Try it. From the line containing "(361, 136) = (233, 172): none" down to the line containing "(363, 63) = (108, 147): white cheese -> none" in the records below, reproduce every line exactly, ends included, and omit all others.

Records: Begin

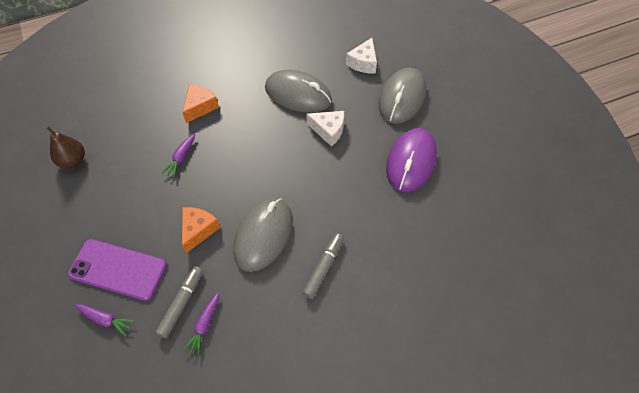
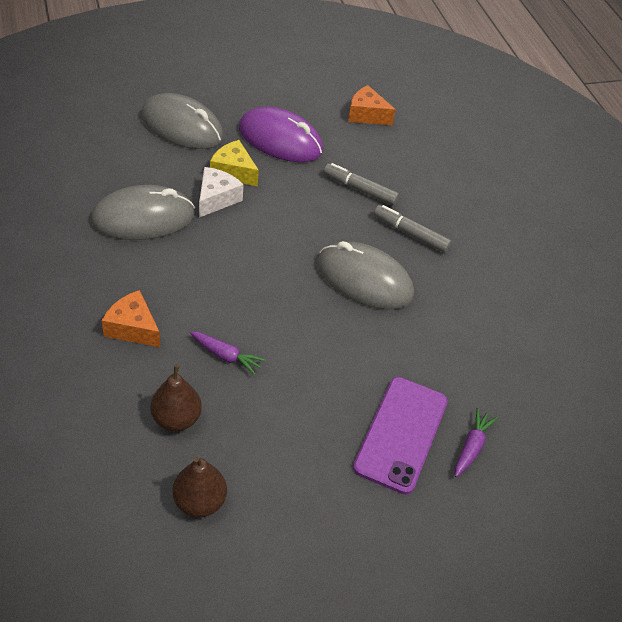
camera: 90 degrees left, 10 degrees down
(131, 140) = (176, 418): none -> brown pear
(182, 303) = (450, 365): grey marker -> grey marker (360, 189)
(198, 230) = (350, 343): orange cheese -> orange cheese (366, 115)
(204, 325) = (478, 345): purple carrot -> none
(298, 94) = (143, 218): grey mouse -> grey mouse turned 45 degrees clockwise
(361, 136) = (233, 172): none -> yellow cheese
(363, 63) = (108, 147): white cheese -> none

Records: End
Records: Begin

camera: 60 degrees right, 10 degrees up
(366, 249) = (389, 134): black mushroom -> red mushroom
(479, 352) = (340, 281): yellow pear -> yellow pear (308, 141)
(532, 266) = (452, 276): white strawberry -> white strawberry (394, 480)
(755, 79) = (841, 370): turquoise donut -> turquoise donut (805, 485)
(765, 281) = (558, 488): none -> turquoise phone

Records: End
Records: Begin

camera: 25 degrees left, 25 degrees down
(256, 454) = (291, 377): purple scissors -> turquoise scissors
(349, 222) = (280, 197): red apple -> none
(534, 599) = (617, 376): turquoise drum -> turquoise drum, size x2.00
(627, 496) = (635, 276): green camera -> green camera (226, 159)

Records: End

Exercise answer.
(361, 136) = (233, 172): none -> yellow cheese
(363, 63) = (108, 147): white cheese -> none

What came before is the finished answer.